| RECORDS TO PROCESS |
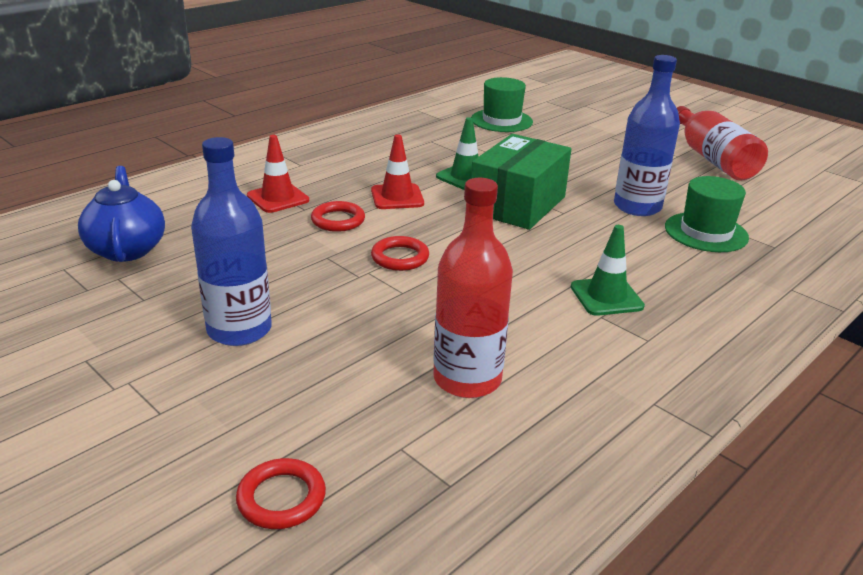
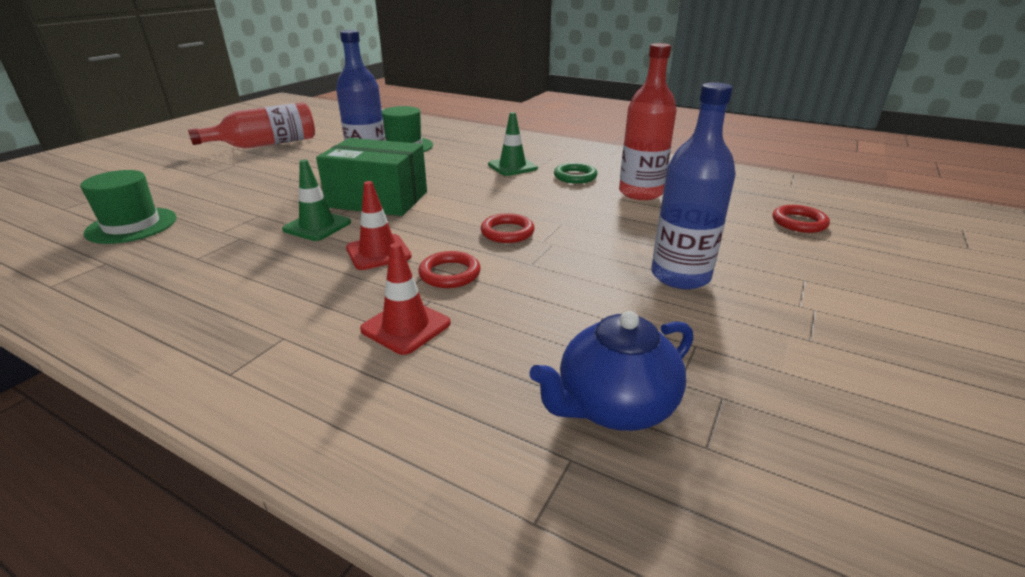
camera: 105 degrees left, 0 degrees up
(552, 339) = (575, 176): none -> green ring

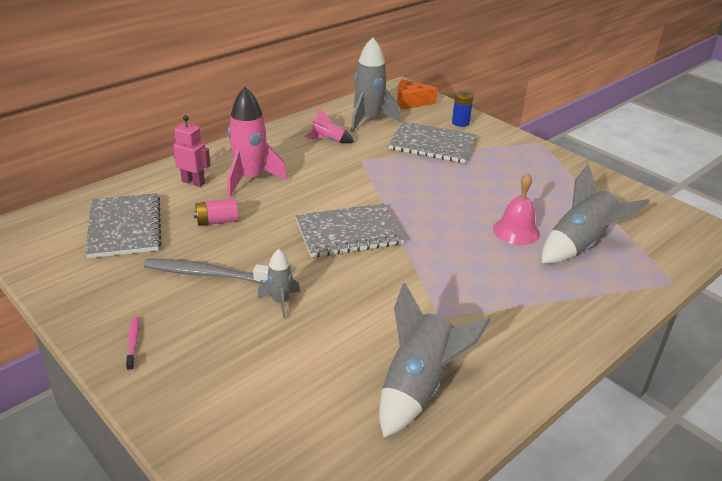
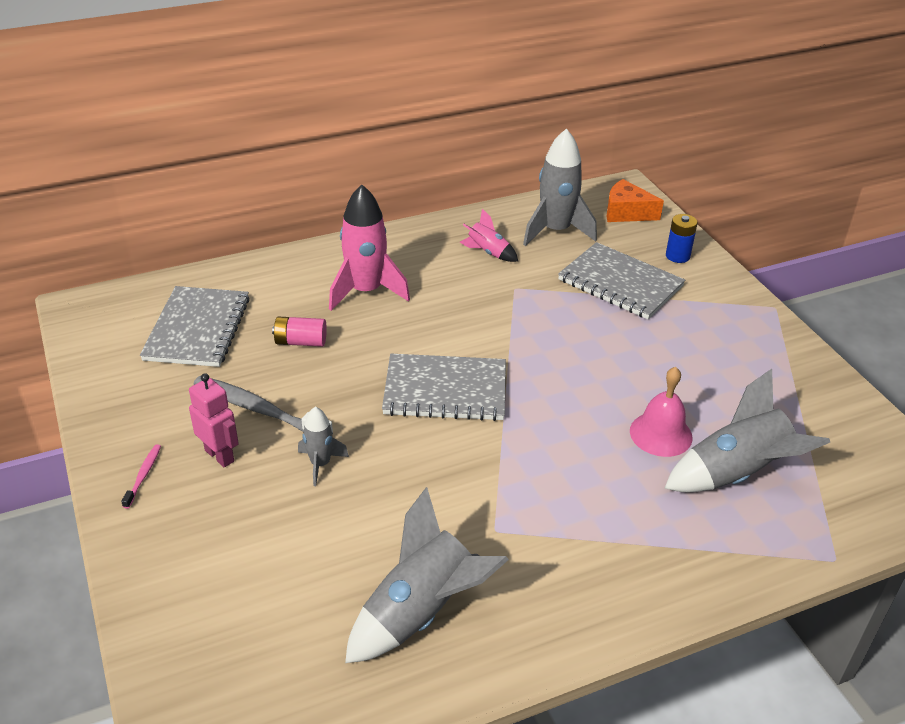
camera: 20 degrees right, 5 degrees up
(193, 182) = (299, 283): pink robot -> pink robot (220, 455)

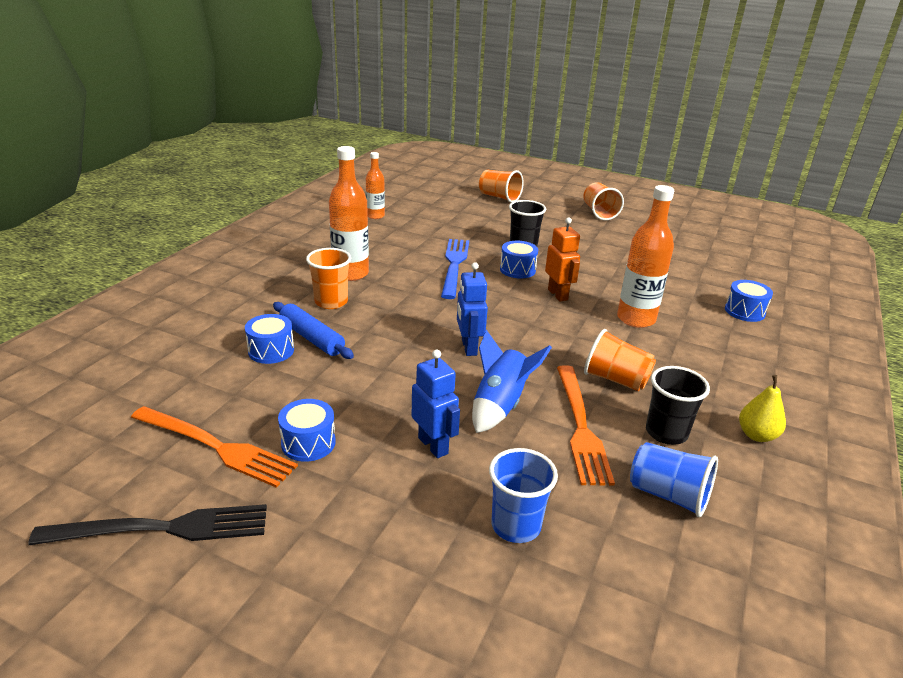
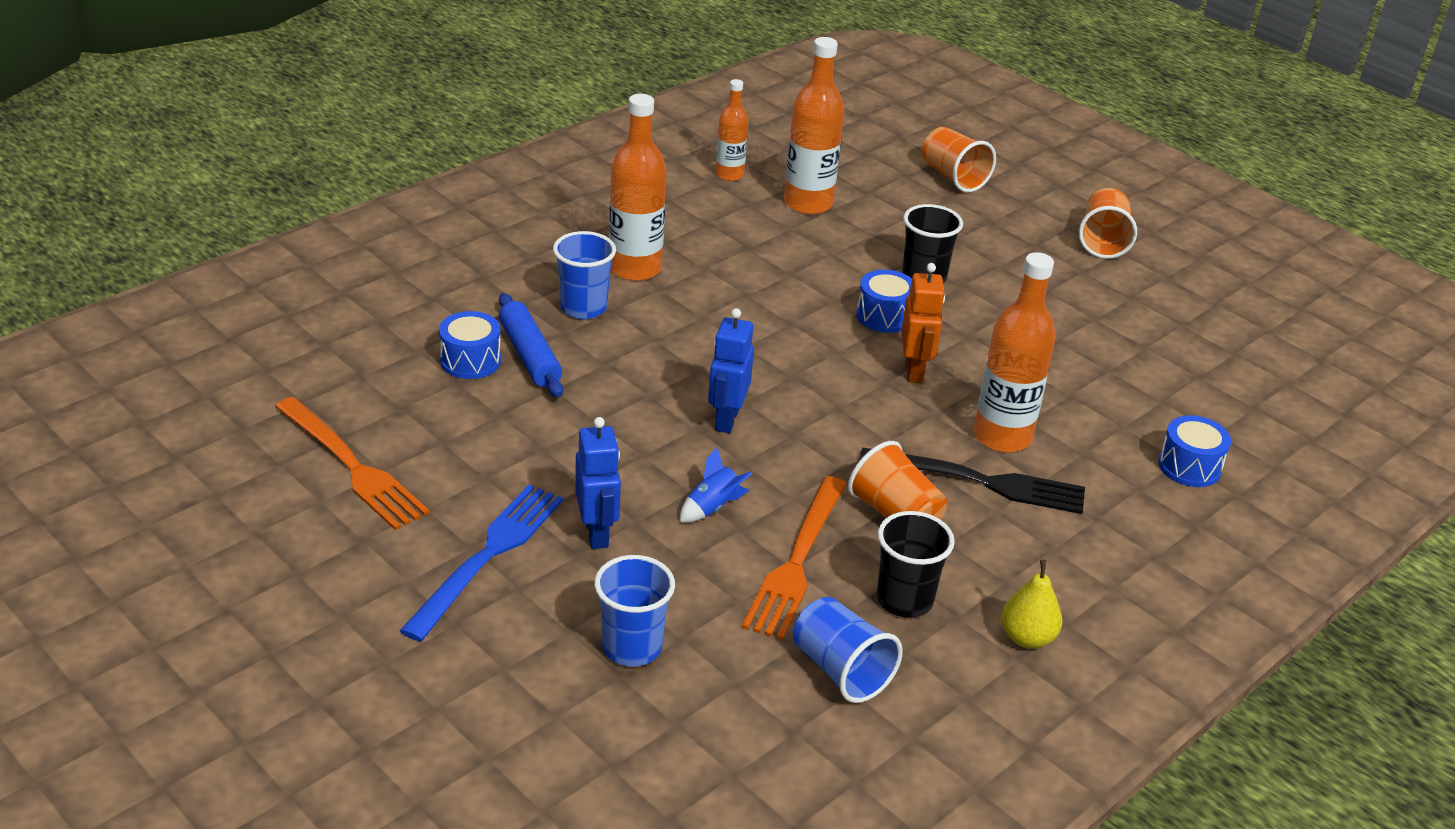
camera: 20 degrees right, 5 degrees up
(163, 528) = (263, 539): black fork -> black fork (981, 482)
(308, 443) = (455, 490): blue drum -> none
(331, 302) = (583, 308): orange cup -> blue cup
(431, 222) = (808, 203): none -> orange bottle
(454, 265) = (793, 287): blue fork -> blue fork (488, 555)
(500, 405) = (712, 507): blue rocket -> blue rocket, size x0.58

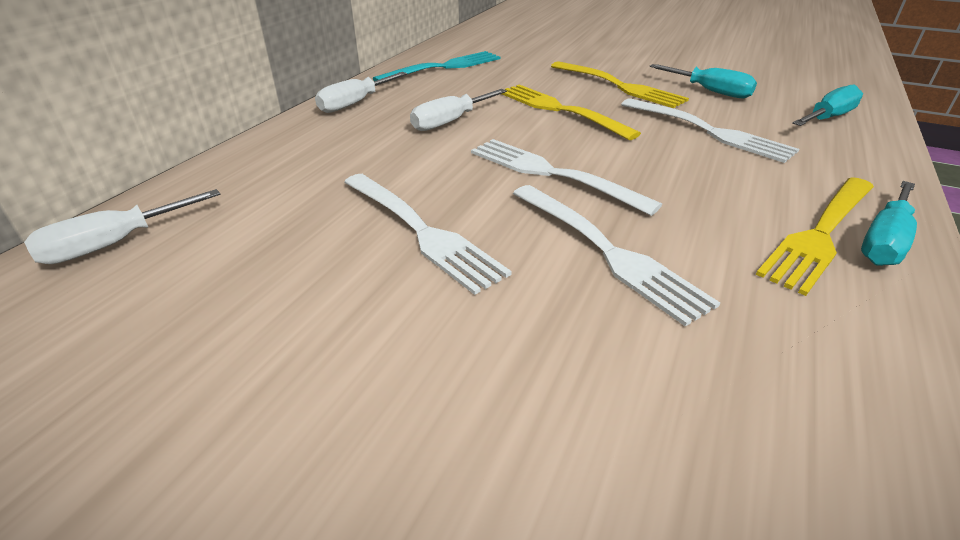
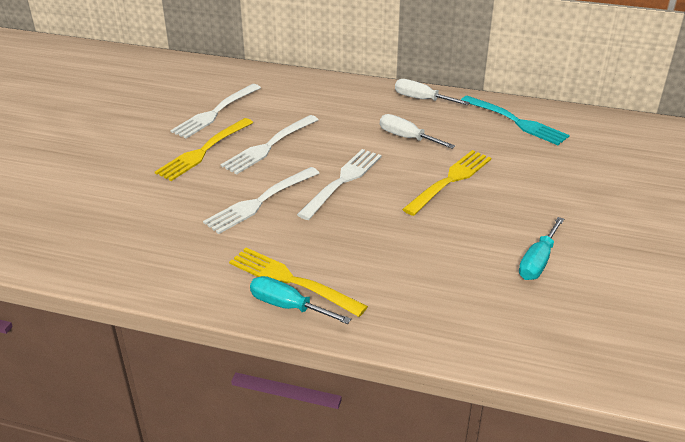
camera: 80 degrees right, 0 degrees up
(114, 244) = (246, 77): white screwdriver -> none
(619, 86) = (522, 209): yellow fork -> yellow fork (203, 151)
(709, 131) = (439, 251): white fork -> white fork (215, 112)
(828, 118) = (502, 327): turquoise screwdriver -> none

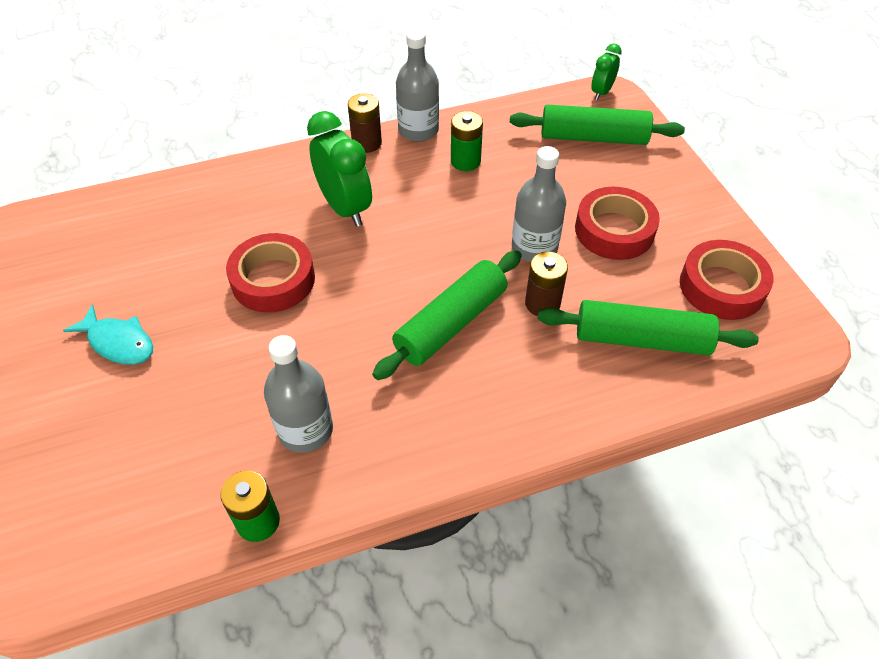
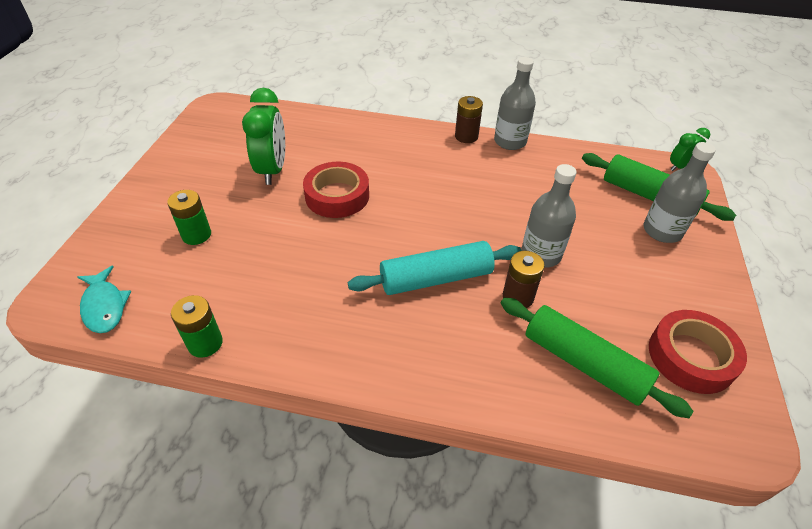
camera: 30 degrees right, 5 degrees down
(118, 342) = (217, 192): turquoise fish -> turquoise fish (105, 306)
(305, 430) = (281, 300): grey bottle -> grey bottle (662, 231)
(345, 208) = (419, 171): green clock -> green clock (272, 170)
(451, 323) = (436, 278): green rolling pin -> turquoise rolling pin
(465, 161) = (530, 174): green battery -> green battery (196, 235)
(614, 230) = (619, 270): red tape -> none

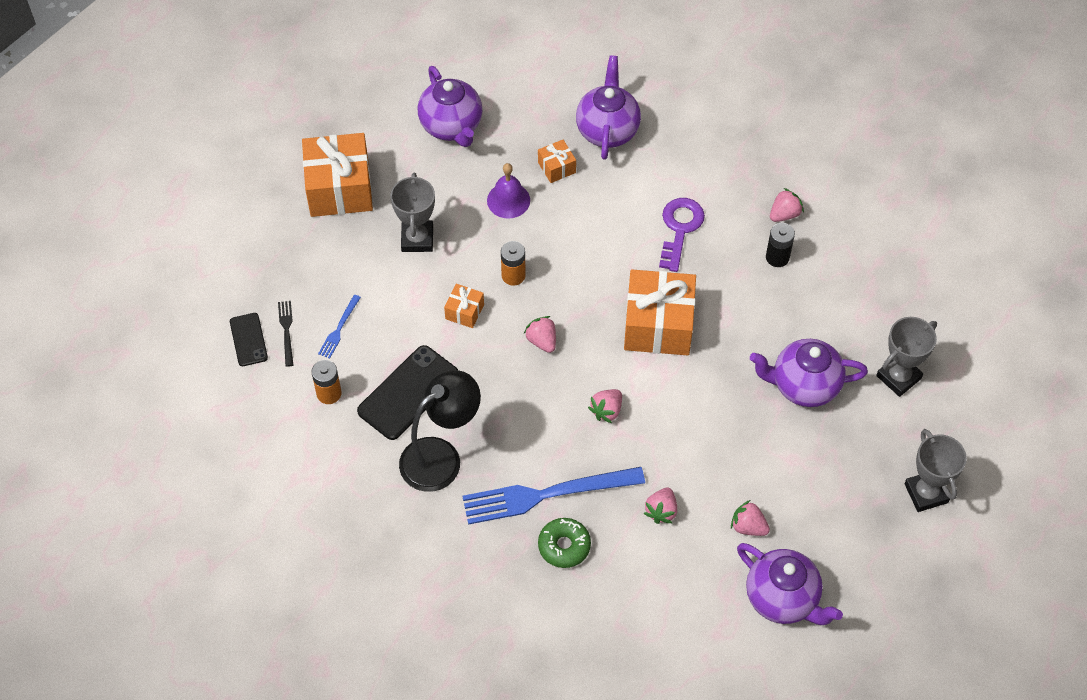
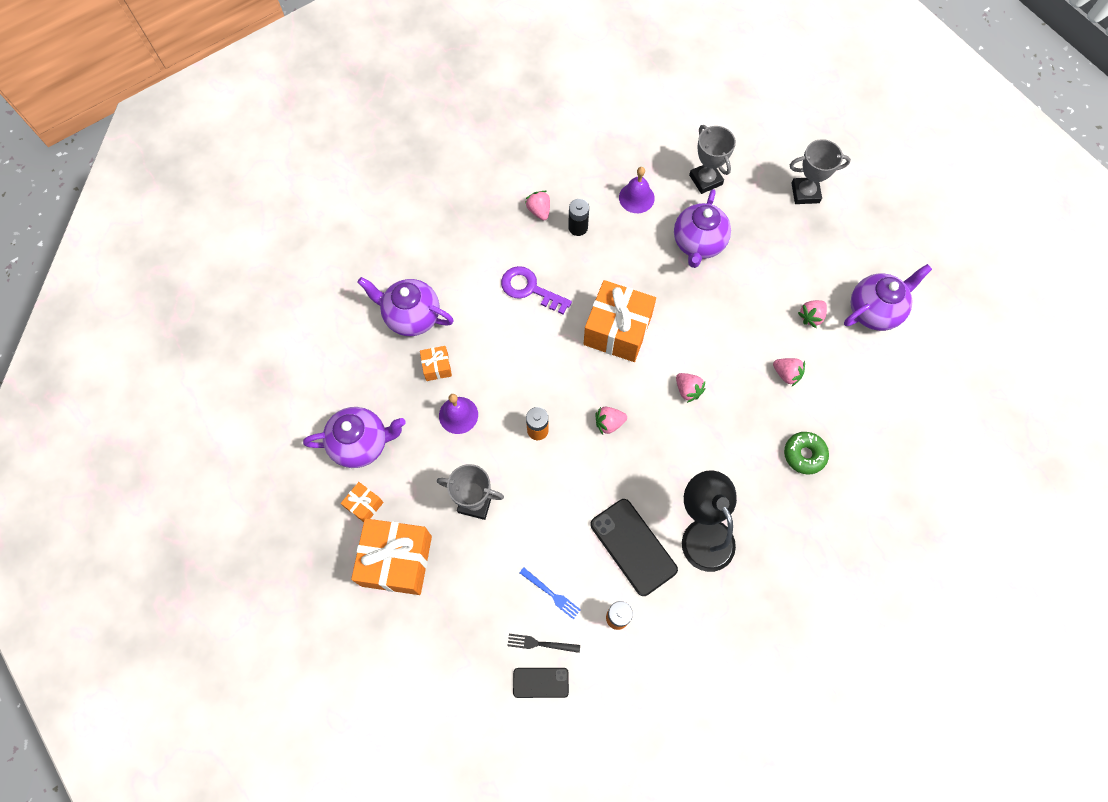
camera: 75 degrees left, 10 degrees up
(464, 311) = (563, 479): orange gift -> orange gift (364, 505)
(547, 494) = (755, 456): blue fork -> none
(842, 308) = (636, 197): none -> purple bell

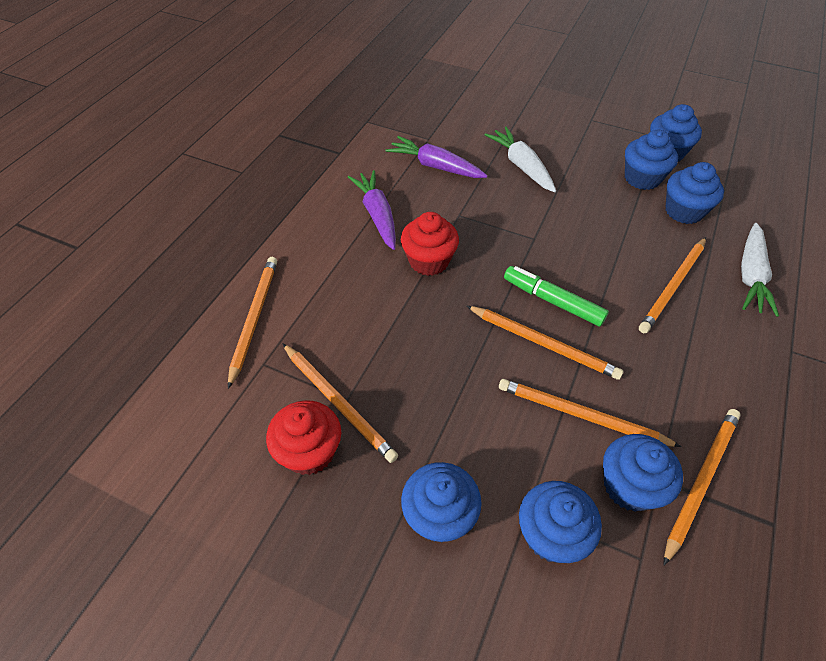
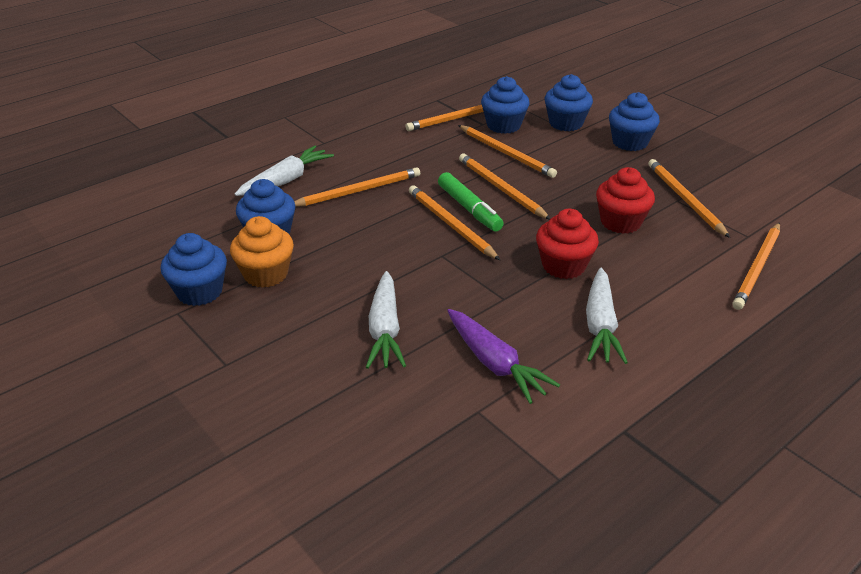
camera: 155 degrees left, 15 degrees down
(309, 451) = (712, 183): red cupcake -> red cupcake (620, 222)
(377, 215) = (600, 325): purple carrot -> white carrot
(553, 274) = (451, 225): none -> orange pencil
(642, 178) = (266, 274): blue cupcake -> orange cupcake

| EXERCISE OBJECTIVE |
Print only the lines from the opening line of the listing to the line containing "(331, 302) = (583, 308): orange", inclusive, exactly as they appear and without pictures.

| TASK SOLUTION |
camera: 105 degrees left, 0 degrees up
(552, 339) = (575, 176): none -> green ring

camera: 20 degrees right, 5 degrees up
(193, 182) = (299, 283): pink robot -> pink robot (220, 455)

camera: 20 degrees right, 5 degrees up
(163, 528) = (263, 539): black fork -> black fork (981, 482)
(308, 443) = (455, 490): blue drum -> none
(331, 302) = (583, 308): orange cup -> blue cup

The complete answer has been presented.